==== Data for the task ====

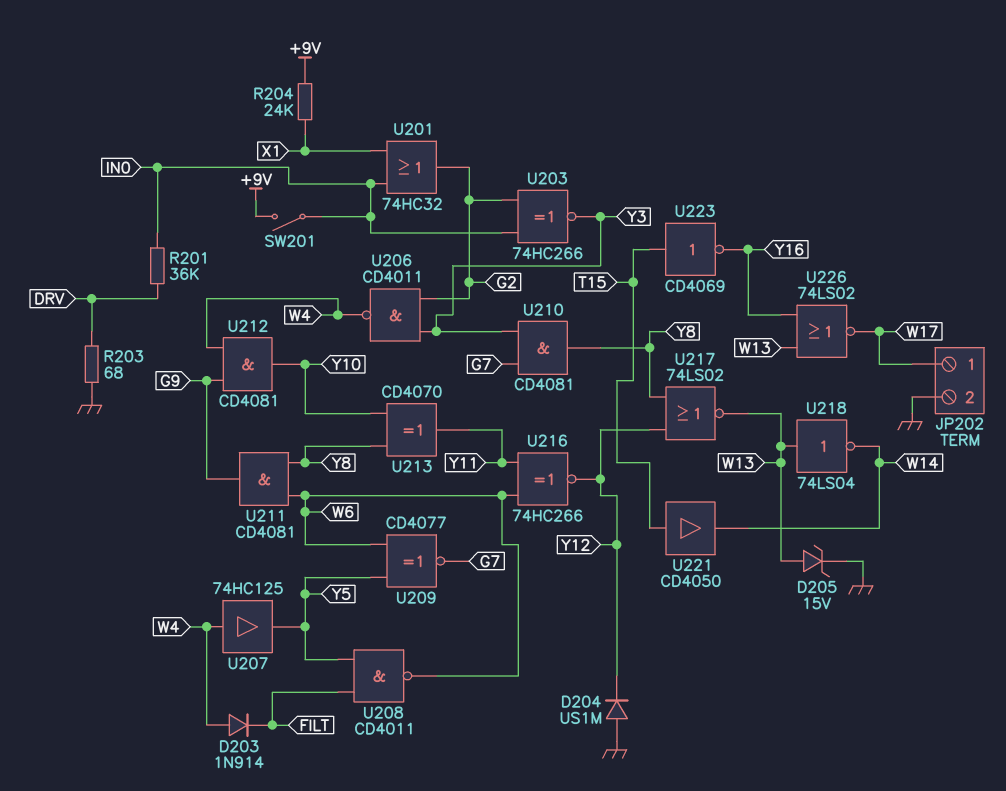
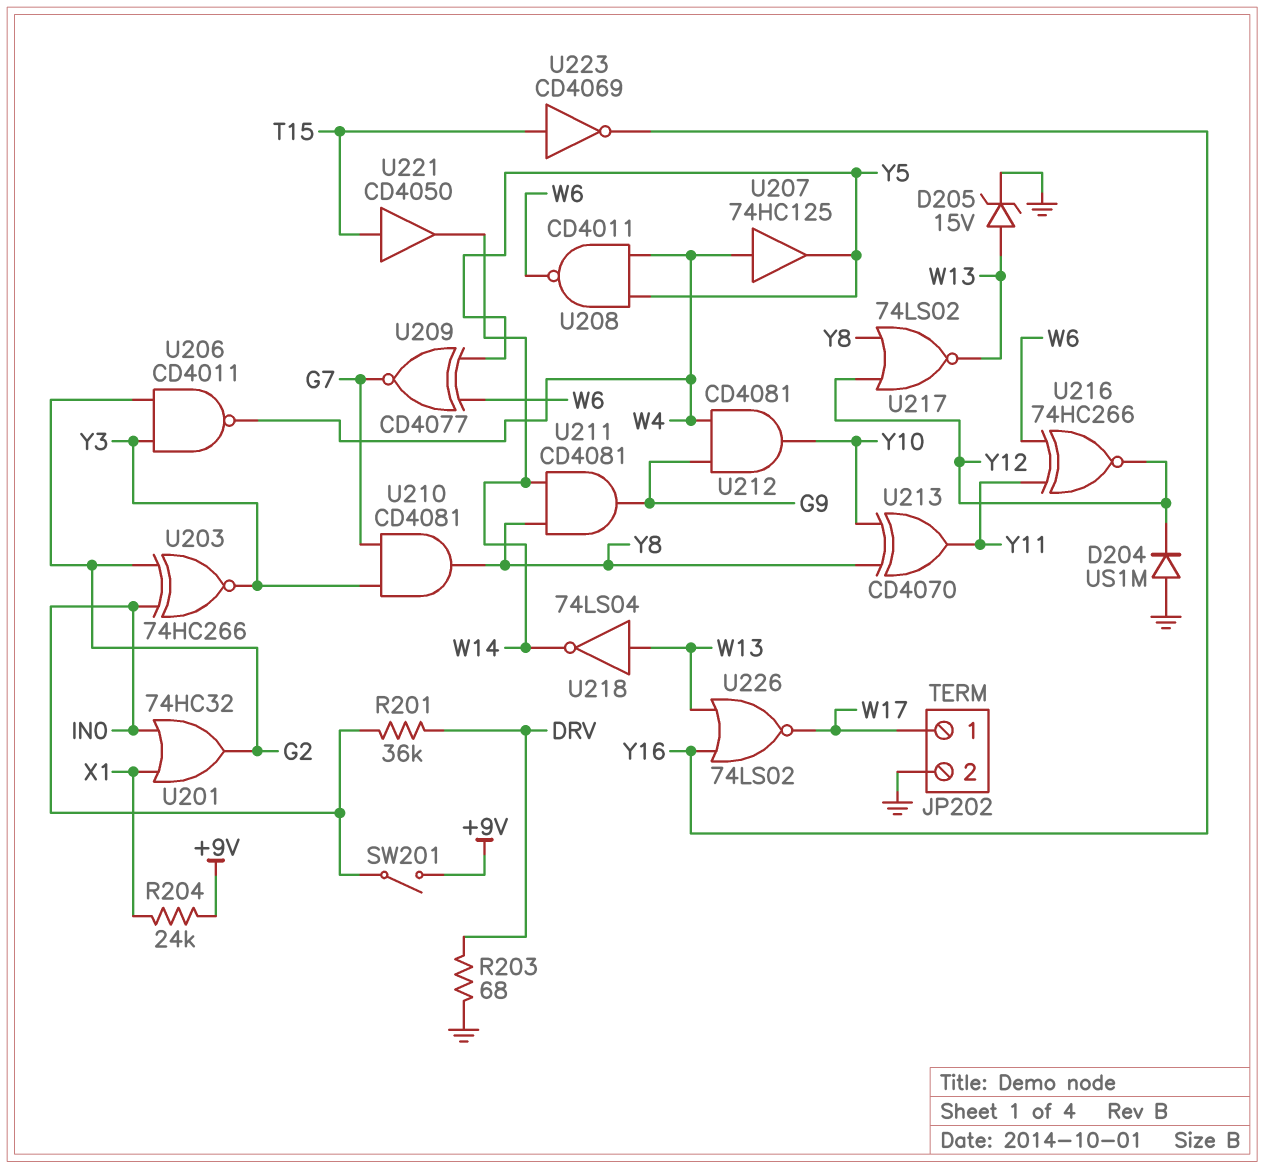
D203: diode 1N914 (A W4, K FILT) -> none
U208: NAND CD4011 (in FILT, in Y5, out W6) -> NAND CD4011 (in W4, in Y5, out W6)
U211: AND CD4081 (in W6, in Y8, out G9) -> AND CD4081 (in W14, in Y8, out G9)

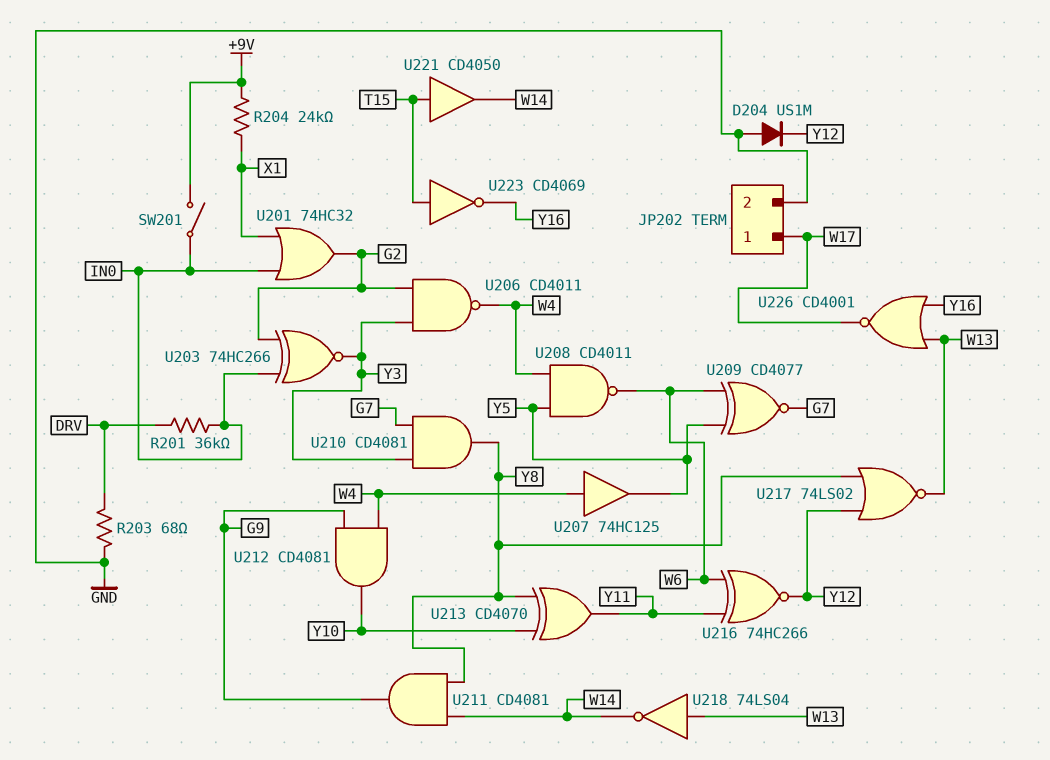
D205: zener 15V (A W13, K GND) -> none
U226: NOR 74LS02 (in W13, in Y16, out W17) -> NOR CD4001 (in W13, in Y16, out W17)

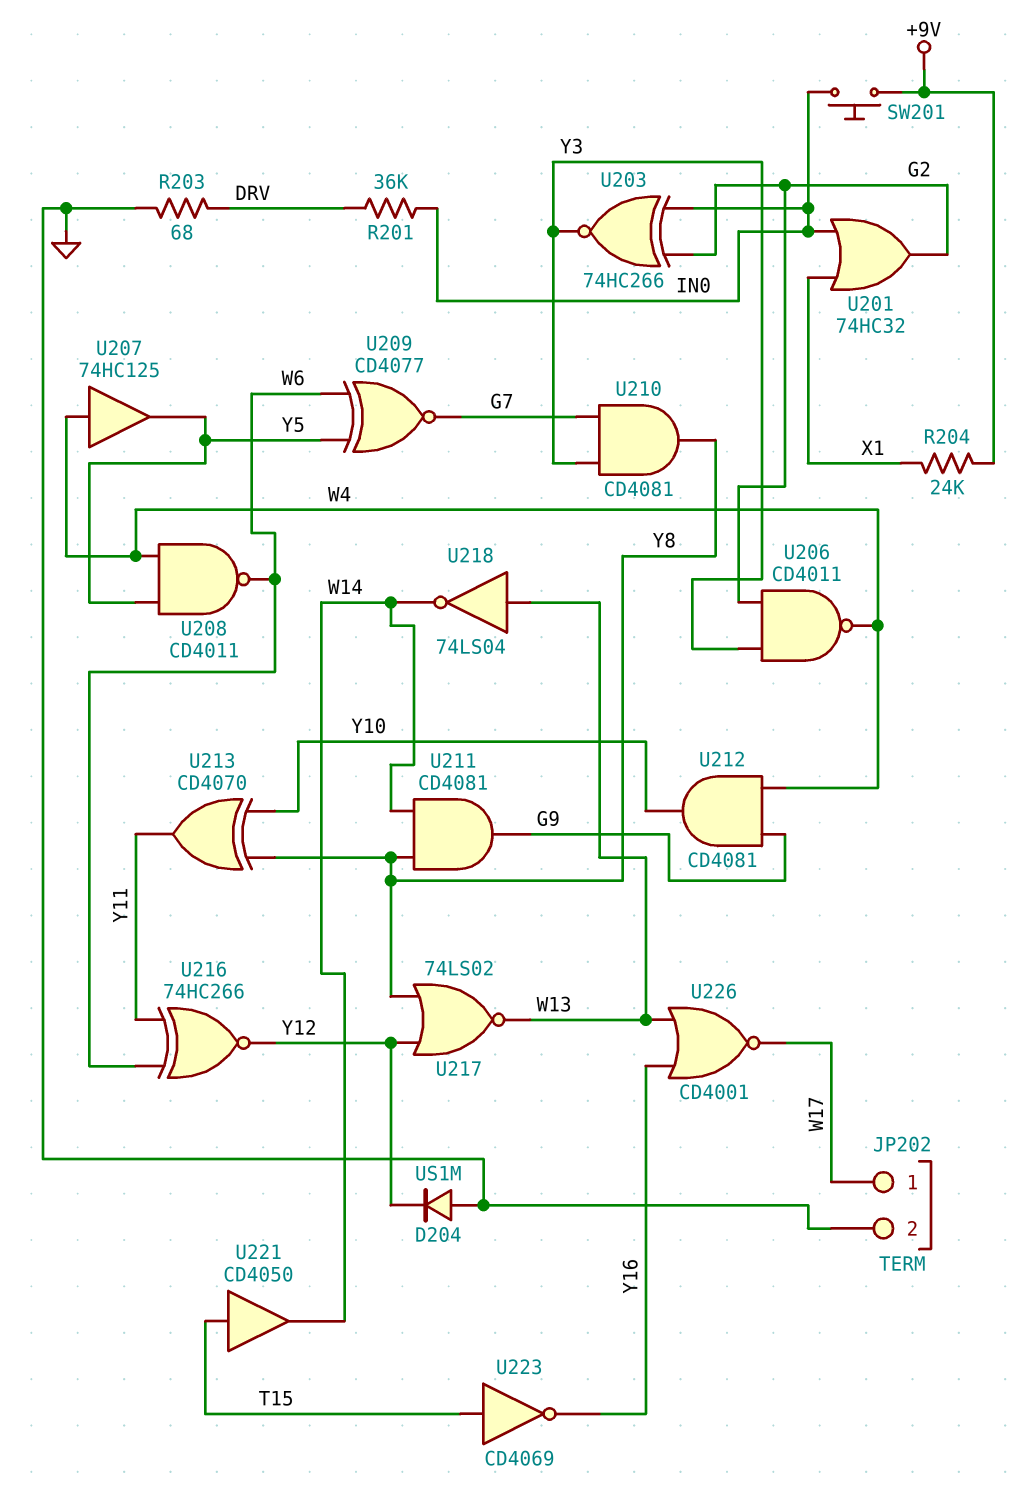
SW201: switch (+9V, IN0) -> button (+9V, IN0)

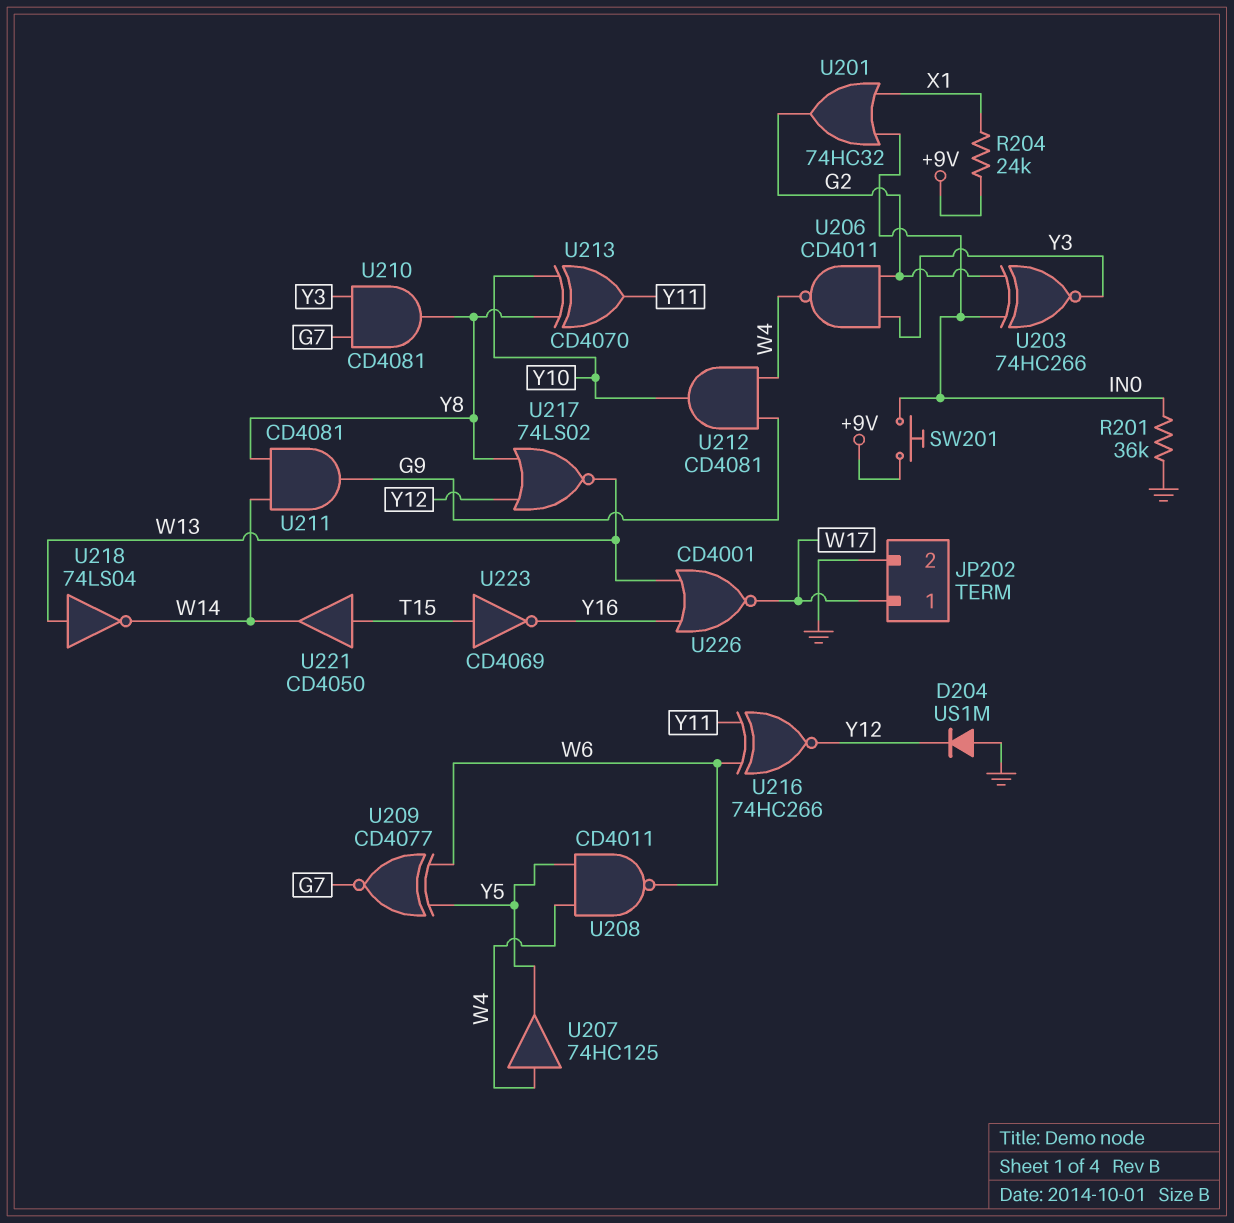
R201: 36k (DRV, IN0) -> 36k (GND, IN0)
R203: 68 (DRV, GND) -> none

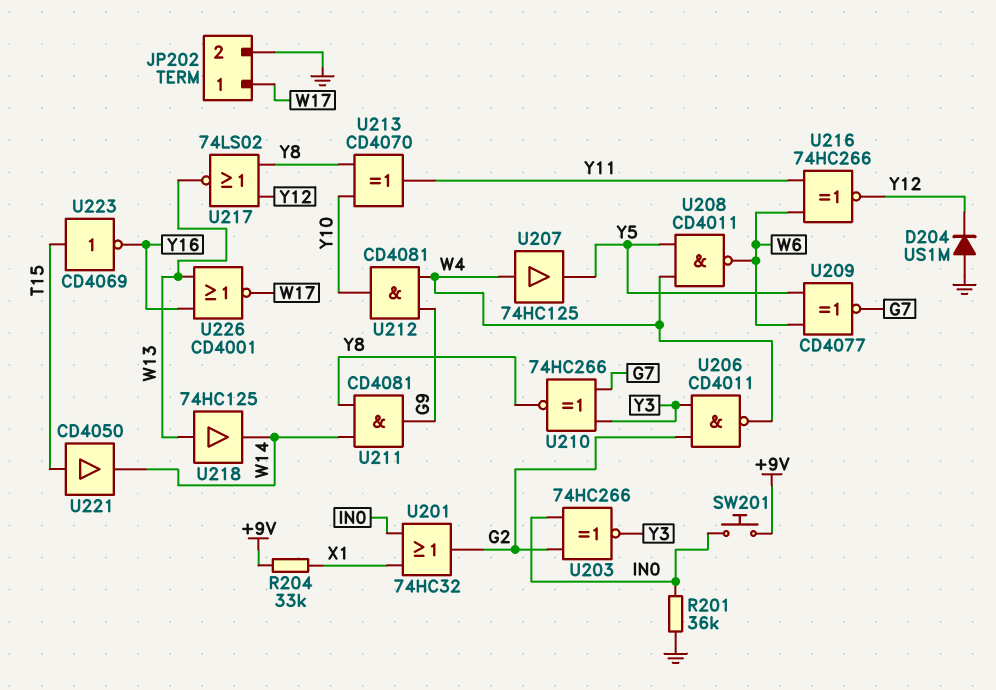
R204: 24k (+9V, X1) -> 33k (+9V, X1)
U210: AND CD4081 (in G7, in Y3, out Y8) -> XNOR 74HC266 (in G7, in Y3, out Y8)
U218: NOT 74LS04 (in W13, out W14) -> buffer 74HC125 (in W13, out W14)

====

● **Task**:
Nothing in the entries above should change when they are printed again, except that the pictures are dropped.

● **Result**:
D203: diode 1N914 (A W4, K FILT) -> none
U208: NAND CD4011 (in FILT, in Y5, out W6) -> NAND CD4011 (in W4, in Y5, out W6)
U211: AND CD4081 (in W6, in Y8, out G9) -> AND CD4081 (in W14, in Y8, out G9)

D205: zener 15V (A W13, K GND) -> none
U226: NOR 74LS02 (in W13, in Y16, out W17) -> NOR CD4001 (in W13, in Y16, out W17)

SW201: switch (+9V, IN0) -> button (+9V, IN0)

R201: 36k (DRV, IN0) -> 36k (GND, IN0)
R203: 68 (DRV, GND) -> none

R204: 24k (+9V, X1) -> 33k (+9V, X1)
U210: AND CD4081 (in G7, in Y3, out Y8) -> XNOR 74HC266 (in G7, in Y3, out Y8)
U218: NOT 74LS04 (in W13, out W14) -> buffer 74HC125 (in W13, out W14)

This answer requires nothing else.